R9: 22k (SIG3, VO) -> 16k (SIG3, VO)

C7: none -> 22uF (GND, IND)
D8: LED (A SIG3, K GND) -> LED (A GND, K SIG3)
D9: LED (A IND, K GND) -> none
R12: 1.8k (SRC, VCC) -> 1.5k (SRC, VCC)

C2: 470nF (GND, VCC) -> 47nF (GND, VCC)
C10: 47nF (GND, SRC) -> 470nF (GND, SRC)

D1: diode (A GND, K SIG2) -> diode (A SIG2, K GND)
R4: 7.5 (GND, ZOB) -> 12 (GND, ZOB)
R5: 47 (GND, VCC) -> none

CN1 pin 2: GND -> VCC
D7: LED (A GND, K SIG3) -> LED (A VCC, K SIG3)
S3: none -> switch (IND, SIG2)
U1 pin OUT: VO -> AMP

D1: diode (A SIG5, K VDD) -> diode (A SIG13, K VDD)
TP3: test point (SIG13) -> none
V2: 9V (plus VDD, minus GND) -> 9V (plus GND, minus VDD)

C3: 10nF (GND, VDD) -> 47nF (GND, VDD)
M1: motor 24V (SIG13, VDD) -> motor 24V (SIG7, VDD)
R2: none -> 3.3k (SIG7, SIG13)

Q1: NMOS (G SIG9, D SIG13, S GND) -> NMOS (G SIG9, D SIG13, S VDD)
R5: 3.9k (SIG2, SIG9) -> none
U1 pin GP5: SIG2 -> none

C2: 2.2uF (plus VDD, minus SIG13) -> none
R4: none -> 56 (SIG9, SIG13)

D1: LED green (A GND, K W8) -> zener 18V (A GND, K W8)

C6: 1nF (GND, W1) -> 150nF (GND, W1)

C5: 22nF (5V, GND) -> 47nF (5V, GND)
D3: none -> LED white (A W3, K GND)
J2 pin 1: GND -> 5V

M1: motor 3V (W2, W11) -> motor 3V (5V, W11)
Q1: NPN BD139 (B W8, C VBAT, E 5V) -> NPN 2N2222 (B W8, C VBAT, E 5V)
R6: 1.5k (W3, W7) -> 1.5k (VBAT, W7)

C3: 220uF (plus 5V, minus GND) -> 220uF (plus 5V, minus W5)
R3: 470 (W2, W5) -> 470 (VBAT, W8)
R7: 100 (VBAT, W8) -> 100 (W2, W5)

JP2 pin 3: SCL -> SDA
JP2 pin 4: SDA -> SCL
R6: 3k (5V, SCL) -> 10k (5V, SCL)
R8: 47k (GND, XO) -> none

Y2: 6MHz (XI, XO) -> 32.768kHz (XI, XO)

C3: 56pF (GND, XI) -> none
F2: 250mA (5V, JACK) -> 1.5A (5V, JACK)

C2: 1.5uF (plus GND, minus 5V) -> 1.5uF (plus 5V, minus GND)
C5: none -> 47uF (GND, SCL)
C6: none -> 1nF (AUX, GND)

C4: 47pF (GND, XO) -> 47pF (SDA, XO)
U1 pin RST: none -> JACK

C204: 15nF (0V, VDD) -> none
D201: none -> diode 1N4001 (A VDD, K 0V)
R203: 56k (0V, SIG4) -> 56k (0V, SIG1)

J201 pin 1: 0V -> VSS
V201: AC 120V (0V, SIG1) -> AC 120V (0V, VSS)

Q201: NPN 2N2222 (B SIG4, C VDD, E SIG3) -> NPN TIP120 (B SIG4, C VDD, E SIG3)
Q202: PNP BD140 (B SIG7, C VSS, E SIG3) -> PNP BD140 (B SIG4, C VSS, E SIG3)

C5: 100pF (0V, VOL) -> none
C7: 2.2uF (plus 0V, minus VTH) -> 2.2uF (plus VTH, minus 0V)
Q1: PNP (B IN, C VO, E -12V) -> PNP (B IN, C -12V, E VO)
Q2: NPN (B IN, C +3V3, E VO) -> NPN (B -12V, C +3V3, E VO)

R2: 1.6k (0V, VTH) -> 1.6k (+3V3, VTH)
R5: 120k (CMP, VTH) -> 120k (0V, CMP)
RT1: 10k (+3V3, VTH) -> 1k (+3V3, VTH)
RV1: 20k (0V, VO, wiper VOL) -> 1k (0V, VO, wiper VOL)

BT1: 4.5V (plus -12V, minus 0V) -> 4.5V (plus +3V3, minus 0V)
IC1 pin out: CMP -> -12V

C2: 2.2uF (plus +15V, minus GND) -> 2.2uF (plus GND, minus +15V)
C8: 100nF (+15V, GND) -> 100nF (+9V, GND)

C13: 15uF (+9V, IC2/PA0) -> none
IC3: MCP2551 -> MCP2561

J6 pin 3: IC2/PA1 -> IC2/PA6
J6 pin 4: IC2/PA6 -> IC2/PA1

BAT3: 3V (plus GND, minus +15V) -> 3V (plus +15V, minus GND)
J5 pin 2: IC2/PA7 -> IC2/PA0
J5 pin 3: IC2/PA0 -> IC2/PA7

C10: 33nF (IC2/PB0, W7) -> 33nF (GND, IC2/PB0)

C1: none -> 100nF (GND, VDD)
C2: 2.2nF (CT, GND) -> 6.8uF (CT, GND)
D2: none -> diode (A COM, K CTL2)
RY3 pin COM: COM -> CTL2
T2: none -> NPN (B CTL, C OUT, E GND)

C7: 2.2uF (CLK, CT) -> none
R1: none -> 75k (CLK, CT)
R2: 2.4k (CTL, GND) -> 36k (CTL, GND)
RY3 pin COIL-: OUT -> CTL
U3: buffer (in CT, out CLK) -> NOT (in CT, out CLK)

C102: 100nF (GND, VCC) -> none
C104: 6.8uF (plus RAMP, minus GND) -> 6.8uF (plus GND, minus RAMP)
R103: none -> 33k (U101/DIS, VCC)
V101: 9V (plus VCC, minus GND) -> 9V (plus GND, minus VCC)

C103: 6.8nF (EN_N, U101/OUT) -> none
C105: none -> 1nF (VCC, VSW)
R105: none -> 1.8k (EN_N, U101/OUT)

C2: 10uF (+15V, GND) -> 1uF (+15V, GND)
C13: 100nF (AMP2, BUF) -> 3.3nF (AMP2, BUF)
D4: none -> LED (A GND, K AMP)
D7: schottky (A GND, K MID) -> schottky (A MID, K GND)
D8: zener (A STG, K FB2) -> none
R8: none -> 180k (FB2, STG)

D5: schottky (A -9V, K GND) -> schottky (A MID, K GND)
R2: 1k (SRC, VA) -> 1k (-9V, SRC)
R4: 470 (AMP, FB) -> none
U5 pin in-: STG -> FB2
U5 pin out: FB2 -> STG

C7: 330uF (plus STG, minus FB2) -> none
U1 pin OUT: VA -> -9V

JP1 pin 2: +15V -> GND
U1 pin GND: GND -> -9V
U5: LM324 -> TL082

#### [Exercise directions]
Retype exactly the lines of the data above that fall between the line with "C3: 56pF (GND, XI) -> none" and the line with "J201 pin 1: 0V -> VSS", inclusive, and add nothing.

#### [Output of the task]
C3: 56pF (GND, XI) -> none
F2: 250mA (5V, JACK) -> 1.5A (5V, JACK)

C2: 1.5uF (plus GND, minus 5V) -> 1.5uF (plus 5V, minus GND)
C5: none -> 47uF (GND, SCL)
C6: none -> 1nF (AUX, GND)

C4: 47pF (GND, XO) -> 47pF (SDA, XO)
U1 pin RST: none -> JACK

C204: 15nF (0V, VDD) -> none
D201: none -> diode 1N4001 (A VDD, K 0V)
R203: 56k (0V, SIG4) -> 56k (0V, SIG1)

J201 pin 1: 0V -> VSS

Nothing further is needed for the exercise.